(DATA SECTION):
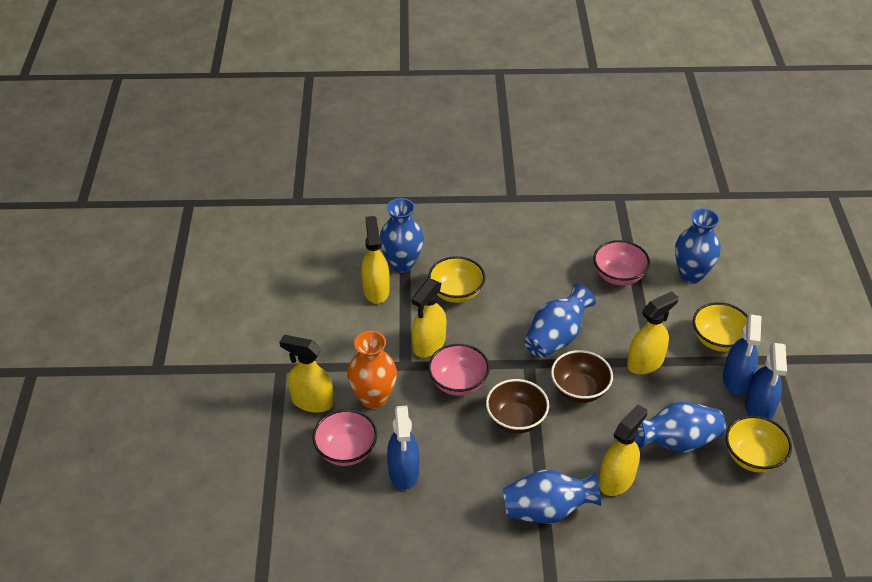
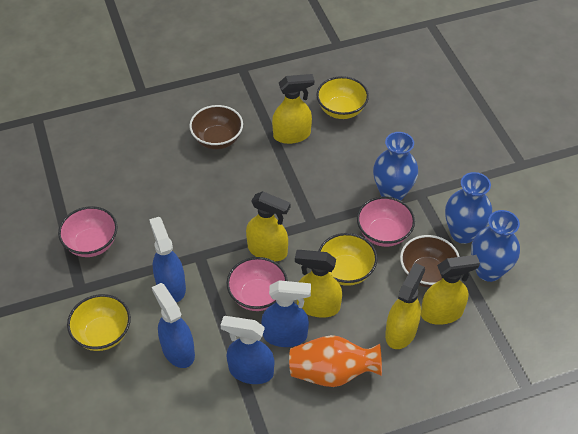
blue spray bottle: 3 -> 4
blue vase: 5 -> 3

---

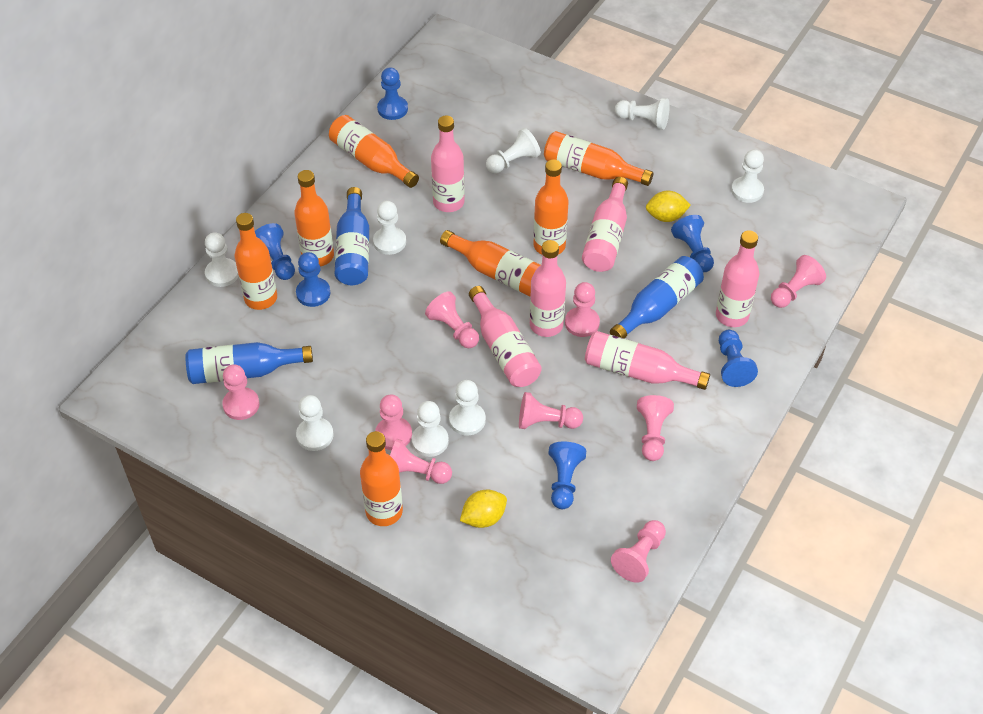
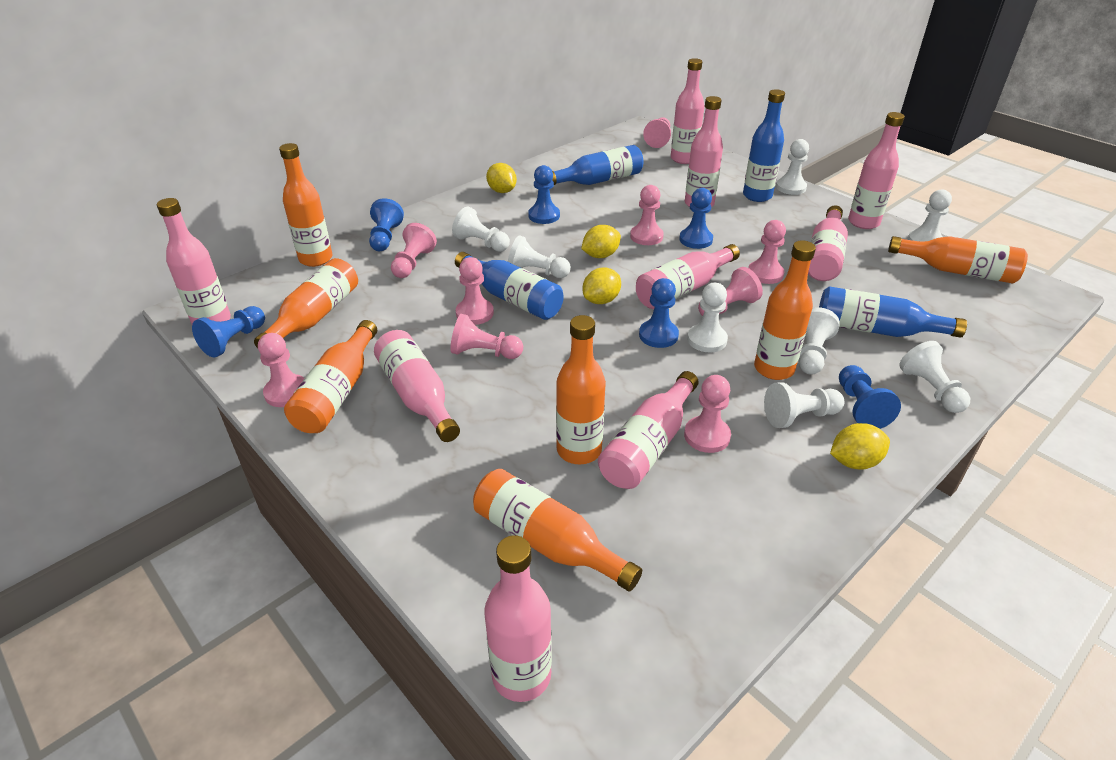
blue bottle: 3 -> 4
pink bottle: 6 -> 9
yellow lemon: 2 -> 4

(EXERCISE REQUIREMENTS):
In the listing, return each line containing the string "blue".

(ANSWER AREA):
blue spray bottle: 3 -> 4
blue vase: 5 -> 3
blue bottle: 3 -> 4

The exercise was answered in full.